▶ **SOURCE DATA**:
- Opening Delimiter -
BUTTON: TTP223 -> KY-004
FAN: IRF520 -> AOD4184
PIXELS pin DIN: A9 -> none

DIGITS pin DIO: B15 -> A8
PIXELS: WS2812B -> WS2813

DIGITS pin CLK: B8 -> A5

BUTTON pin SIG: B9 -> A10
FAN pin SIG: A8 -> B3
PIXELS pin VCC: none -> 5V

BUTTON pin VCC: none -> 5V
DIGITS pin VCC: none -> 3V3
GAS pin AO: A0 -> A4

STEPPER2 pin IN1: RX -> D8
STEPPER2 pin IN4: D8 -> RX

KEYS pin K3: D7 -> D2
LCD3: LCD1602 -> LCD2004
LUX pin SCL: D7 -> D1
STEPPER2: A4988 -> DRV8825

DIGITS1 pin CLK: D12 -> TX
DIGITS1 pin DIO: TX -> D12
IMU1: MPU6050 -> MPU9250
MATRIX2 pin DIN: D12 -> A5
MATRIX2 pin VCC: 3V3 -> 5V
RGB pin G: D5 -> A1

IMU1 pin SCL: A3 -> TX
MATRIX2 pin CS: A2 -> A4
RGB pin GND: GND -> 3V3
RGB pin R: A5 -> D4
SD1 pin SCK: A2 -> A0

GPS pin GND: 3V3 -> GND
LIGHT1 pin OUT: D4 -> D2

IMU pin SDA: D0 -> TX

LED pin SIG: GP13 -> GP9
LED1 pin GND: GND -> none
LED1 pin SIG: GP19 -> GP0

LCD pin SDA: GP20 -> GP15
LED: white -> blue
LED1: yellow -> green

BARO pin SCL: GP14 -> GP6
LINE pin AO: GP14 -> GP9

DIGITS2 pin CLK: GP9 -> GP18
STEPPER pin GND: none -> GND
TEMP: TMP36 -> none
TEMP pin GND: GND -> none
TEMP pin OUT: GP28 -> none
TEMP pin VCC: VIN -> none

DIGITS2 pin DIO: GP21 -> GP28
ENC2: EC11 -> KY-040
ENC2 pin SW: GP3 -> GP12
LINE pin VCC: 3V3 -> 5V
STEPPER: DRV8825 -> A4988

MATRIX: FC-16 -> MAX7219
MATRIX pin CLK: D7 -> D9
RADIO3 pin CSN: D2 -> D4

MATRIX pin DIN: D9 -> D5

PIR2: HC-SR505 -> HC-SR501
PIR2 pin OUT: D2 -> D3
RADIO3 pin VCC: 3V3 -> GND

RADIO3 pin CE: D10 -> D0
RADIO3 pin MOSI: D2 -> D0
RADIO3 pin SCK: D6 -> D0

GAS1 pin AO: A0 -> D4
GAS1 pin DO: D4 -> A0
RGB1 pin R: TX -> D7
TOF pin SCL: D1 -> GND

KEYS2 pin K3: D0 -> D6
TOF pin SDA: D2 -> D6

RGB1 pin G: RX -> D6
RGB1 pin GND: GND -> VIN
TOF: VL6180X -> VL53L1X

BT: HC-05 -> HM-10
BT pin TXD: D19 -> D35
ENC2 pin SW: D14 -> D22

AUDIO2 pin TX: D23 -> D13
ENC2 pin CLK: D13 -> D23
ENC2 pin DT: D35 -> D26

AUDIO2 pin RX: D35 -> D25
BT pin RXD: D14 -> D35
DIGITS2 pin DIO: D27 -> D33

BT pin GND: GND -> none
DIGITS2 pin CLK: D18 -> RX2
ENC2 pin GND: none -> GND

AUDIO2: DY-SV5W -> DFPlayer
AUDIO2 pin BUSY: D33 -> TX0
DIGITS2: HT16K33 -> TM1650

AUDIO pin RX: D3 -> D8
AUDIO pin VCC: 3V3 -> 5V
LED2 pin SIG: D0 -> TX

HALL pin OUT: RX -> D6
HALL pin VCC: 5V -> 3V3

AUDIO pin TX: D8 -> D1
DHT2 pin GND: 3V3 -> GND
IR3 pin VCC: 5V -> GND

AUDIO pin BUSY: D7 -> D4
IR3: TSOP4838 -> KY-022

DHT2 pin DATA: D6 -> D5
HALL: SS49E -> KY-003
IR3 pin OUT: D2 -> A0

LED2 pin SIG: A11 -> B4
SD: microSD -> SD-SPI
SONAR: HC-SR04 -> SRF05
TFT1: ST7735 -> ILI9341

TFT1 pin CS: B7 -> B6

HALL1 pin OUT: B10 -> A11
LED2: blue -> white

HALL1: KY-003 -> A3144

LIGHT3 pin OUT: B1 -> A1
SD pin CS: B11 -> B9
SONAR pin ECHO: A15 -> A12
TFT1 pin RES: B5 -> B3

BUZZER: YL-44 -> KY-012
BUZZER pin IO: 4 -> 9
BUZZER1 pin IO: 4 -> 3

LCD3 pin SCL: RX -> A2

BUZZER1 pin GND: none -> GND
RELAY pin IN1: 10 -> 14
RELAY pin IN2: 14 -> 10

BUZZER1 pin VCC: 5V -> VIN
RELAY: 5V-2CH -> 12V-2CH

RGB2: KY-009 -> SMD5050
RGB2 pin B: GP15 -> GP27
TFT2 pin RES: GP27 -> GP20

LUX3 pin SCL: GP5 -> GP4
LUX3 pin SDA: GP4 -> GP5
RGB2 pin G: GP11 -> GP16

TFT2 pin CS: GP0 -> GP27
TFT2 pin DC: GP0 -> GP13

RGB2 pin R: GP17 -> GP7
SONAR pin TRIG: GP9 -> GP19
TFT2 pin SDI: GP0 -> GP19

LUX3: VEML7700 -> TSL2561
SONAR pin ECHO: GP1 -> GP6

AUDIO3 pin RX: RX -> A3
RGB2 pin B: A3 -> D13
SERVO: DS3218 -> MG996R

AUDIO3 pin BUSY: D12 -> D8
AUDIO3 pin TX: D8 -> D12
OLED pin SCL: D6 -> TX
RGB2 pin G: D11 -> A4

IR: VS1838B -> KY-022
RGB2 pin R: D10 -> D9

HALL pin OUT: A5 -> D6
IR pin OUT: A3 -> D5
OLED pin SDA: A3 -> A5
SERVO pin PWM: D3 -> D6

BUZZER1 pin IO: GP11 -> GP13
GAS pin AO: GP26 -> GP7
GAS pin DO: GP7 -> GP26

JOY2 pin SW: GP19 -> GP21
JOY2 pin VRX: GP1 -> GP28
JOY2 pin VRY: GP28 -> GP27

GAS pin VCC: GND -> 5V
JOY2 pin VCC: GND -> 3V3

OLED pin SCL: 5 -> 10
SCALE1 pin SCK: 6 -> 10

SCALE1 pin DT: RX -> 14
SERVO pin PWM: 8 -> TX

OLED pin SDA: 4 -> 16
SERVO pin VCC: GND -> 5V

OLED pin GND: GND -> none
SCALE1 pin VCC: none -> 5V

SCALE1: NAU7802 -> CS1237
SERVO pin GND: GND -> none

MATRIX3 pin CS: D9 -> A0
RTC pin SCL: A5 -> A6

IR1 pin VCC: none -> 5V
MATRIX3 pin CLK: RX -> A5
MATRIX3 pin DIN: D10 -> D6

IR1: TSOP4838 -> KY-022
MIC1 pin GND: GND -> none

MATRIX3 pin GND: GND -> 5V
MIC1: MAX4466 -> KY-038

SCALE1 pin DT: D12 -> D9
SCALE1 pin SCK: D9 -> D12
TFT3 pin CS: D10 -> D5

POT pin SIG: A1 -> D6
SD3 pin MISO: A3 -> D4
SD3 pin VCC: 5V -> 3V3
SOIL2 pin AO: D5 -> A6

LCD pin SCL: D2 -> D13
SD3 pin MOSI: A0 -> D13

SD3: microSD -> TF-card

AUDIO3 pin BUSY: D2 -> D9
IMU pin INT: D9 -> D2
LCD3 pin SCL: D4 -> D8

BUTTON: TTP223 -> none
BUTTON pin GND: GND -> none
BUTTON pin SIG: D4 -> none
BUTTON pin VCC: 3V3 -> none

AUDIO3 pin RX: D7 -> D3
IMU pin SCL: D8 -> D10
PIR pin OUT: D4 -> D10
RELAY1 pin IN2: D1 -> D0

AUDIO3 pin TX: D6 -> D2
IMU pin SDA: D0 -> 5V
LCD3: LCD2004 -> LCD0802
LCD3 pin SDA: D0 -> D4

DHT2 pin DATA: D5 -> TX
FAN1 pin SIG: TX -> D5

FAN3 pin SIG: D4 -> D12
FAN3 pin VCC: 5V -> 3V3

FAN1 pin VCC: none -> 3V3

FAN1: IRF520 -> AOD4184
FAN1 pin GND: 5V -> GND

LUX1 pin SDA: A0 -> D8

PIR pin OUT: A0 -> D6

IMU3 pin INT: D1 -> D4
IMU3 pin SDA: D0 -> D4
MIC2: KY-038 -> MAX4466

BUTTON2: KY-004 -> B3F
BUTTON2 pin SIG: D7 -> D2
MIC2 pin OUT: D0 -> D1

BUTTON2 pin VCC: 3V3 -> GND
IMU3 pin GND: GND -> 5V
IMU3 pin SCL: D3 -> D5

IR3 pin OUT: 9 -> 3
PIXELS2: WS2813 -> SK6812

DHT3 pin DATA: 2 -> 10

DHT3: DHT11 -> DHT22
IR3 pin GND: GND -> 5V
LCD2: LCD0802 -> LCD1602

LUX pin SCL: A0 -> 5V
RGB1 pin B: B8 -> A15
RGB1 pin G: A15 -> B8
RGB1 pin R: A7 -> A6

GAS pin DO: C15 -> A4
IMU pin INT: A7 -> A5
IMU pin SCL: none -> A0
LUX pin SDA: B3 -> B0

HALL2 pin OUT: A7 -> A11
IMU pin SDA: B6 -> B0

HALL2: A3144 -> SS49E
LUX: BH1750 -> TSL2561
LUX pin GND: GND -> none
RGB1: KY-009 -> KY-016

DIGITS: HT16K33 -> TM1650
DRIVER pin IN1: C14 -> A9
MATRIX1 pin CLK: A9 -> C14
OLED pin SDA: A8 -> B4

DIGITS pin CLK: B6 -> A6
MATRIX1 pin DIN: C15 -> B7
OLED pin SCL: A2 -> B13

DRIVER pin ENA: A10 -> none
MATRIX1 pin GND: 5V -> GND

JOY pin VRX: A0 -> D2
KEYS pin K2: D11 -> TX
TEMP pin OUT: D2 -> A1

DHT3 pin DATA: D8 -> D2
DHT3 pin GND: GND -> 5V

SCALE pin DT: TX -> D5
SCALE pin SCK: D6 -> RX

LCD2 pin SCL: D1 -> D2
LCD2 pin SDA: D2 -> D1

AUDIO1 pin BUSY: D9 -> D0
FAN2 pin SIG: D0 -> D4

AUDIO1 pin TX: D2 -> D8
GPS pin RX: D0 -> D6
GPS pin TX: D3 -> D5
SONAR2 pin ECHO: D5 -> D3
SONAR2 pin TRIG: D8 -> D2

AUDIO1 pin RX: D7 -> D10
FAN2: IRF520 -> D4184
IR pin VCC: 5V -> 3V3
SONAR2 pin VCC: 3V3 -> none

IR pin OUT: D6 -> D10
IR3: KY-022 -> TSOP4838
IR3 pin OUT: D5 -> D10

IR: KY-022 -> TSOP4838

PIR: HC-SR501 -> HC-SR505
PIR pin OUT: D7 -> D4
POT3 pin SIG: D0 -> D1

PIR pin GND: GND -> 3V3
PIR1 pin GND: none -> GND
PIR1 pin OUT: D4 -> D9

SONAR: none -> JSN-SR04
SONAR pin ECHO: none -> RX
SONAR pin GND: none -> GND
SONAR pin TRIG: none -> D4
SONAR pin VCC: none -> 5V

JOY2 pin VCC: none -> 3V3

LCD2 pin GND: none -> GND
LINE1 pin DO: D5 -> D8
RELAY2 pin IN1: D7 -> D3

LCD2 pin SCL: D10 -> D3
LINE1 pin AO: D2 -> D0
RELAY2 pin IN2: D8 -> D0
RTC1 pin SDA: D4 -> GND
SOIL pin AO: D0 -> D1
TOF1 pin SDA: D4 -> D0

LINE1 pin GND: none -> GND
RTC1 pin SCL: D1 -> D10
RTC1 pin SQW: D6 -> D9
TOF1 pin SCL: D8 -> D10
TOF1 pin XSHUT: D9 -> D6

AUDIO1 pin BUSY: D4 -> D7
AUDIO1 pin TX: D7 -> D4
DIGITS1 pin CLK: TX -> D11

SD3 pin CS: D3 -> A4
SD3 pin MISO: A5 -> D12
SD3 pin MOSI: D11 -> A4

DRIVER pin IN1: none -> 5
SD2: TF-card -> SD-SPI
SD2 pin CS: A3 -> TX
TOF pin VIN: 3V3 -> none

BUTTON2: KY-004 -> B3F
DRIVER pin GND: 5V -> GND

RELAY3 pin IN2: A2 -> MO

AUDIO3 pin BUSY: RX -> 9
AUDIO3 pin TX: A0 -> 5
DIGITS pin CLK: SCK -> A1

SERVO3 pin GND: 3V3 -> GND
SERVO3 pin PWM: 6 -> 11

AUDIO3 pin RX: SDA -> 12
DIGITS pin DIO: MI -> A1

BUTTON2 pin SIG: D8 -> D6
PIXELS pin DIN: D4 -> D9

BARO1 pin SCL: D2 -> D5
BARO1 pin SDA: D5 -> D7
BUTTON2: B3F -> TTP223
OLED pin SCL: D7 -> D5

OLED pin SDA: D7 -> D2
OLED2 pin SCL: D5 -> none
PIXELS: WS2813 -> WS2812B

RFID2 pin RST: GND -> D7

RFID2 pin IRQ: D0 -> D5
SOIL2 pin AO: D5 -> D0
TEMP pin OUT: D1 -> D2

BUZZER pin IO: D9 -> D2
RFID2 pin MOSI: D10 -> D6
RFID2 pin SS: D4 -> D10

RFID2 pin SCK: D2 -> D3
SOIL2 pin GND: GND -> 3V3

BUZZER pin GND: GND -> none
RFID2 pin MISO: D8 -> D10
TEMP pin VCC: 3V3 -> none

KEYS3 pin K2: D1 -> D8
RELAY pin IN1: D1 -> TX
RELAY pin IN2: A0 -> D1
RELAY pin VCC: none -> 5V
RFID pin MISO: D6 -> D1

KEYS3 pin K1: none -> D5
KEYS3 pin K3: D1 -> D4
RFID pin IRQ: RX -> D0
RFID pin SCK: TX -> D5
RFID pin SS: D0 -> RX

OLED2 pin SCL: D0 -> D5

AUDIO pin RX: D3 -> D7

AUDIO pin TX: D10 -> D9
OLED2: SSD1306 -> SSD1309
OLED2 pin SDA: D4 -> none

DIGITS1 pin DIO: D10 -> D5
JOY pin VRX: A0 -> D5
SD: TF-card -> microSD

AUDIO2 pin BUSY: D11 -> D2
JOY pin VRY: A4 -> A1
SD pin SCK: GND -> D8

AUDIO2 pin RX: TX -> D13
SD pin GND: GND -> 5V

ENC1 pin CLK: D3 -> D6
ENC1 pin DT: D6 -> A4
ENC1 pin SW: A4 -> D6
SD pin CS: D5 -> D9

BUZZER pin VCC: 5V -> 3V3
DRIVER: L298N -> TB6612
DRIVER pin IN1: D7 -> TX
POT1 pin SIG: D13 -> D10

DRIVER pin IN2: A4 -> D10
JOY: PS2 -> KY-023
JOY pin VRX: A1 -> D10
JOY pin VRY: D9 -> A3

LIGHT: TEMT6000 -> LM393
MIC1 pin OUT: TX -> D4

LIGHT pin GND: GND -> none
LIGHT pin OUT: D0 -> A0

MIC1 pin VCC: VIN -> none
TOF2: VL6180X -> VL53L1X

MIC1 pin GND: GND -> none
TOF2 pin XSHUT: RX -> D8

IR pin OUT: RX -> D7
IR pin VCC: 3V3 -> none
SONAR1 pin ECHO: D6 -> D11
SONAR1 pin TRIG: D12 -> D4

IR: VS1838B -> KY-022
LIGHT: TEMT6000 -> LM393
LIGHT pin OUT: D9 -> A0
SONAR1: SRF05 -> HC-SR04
- Closing Delimiter -
▶ **THE PROBLEM**:
Begin at the line that has "BT pin TXD: D19 -> D35" in the entries above; stop after the line that has "AUDIO3 pin BUSY: D12 -> D8". Transcribe exactly those lines and no others.

▶ **TASK RESPONSE**:
BT pin TXD: D19 -> D35
ENC2 pin SW: D14 -> D22

AUDIO2 pin TX: D23 -> D13
ENC2 pin CLK: D13 -> D23
ENC2 pin DT: D35 -> D26

AUDIO2 pin RX: D35 -> D25
BT pin RXD: D14 -> D35
DIGITS2 pin DIO: D27 -> D33

BT pin GND: GND -> none
DIGITS2 pin CLK: D18 -> RX2
ENC2 pin GND: none -> GND

AUDIO2: DY-SV5W -> DFPlayer
AUDIO2 pin BUSY: D33 -> TX0
DIGITS2: HT16K33 -> TM1650

AUDIO pin RX: D3 -> D8
AUDIO pin VCC: 3V3 -> 5V
LED2 pin SIG: D0 -> TX

HALL pin OUT: RX -> D6
HALL pin VCC: 5V -> 3V3

AUDIO pin TX: D8 -> D1
DHT2 pin GND: 3V3 -> GND
IR3 pin VCC: 5V -> GND

AUDIO pin BUSY: D7 -> D4
IR3: TSOP4838 -> KY-022

DHT2 pin DATA: D6 -> D5
HALL: SS49E -> KY-003
IR3 pin OUT: D2 -> A0

LED2 pin SIG: A11 -> B4
SD: microSD -> SD-SPI
SONAR: HC-SR04 -> SRF05
TFT1: ST7735 -> ILI9341

TFT1 pin CS: B7 -> B6

HALL1 pin OUT: B10 -> A11
LED2: blue -> white

HALL1: KY-003 -> A3144

LIGHT3 pin OUT: B1 -> A1
SD pin CS: B11 -> B9
SONAR pin ECHO: A15 -> A12
TFT1 pin RES: B5 -> B3

BUZZER: YL-44 -> KY-012
BUZZER pin IO: 4 -> 9
BUZZER1 pin IO: 4 -> 3

LCD3 pin SCL: RX -> A2

BUZZER1 pin GND: none -> GND
RELAY pin IN1: 10 -> 14
RELAY pin IN2: 14 -> 10

BUZZER1 pin VCC: 5V -> VIN
RELAY: 5V-2CH -> 12V-2CH

RGB2: KY-009 -> SMD5050
RGB2 pin B: GP15 -> GP27
TFT2 pin RES: GP27 -> GP20

LUX3 pin SCL: GP5 -> GP4
LUX3 pin SDA: GP4 -> GP5
RGB2 pin G: GP11 -> GP16

TFT2 pin CS: GP0 -> GP27
TFT2 pin DC: GP0 -> GP13

RGB2 pin R: GP17 -> GP7
SONAR pin TRIG: GP9 -> GP19
TFT2 pin SDI: GP0 -> GP19

LUX3: VEML7700 -> TSL2561
SONAR pin ECHO: GP1 -> GP6

AUDIO3 pin RX: RX -> A3
RGB2 pin B: A3 -> D13
SERVO: DS3218 -> MG996R

AUDIO3 pin BUSY: D12 -> D8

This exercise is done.